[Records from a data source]
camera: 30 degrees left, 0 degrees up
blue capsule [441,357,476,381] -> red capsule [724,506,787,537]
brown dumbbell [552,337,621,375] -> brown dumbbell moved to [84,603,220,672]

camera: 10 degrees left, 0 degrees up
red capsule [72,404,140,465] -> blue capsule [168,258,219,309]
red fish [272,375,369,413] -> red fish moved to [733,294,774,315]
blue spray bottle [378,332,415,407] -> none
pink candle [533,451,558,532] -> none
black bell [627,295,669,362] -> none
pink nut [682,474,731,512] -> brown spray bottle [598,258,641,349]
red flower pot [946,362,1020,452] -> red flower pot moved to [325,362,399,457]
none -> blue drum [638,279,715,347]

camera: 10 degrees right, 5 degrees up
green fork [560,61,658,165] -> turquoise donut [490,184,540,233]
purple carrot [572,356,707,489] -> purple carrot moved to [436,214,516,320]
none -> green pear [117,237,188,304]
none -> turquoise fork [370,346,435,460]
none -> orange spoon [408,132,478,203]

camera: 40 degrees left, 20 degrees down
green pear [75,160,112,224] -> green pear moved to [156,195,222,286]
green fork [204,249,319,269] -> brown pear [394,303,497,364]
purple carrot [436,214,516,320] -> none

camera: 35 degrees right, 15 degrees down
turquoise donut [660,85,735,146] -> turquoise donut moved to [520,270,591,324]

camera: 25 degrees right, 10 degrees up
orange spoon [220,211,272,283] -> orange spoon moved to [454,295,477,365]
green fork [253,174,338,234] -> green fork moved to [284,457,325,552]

| WHAT YOU WILL DO |
Each record is to be repeated word for word, with none skipped.

| ANSWER SECTION |
camera: 30 degrees left, 0 degrees up
blue capsule [441,357,476,381] -> red capsule [724,506,787,537]
brown dumbbell [552,337,621,375] -> brown dumbbell moved to [84,603,220,672]

camera: 10 degrees left, 0 degrees up
red capsule [72,404,140,465] -> blue capsule [168,258,219,309]
red fish [272,375,369,413] -> red fish moved to [733,294,774,315]
blue spray bottle [378,332,415,407] -> none
pink candle [533,451,558,532] -> none
black bell [627,295,669,362] -> none
pink nut [682,474,731,512] -> brown spray bottle [598,258,641,349]
red flower pot [946,362,1020,452] -> red flower pot moved to [325,362,399,457]
none -> blue drum [638,279,715,347]

camera: 10 degrees right, 5 degrees up
green fork [560,61,658,165] -> turquoise donut [490,184,540,233]
purple carrot [572,356,707,489] -> purple carrot moved to [436,214,516,320]
none -> green pear [117,237,188,304]
none -> turquoise fork [370,346,435,460]
none -> orange spoon [408,132,478,203]

camera: 40 degrees left, 20 degrees down
green pear [75,160,112,224] -> green pear moved to [156,195,222,286]
green fork [204,249,319,269] -> brown pear [394,303,497,364]
purple carrot [436,214,516,320] -> none

camera: 35 degrees right, 15 degrees down
turquoise donut [660,85,735,146] -> turquoise donut moved to [520,270,591,324]

camera: 25 degrees right, 10 degrees up
orange spoon [220,211,272,283] -> orange spoon moved to [454,295,477,365]
green fork [253,174,338,234] -> green fork moved to [284,457,325,552]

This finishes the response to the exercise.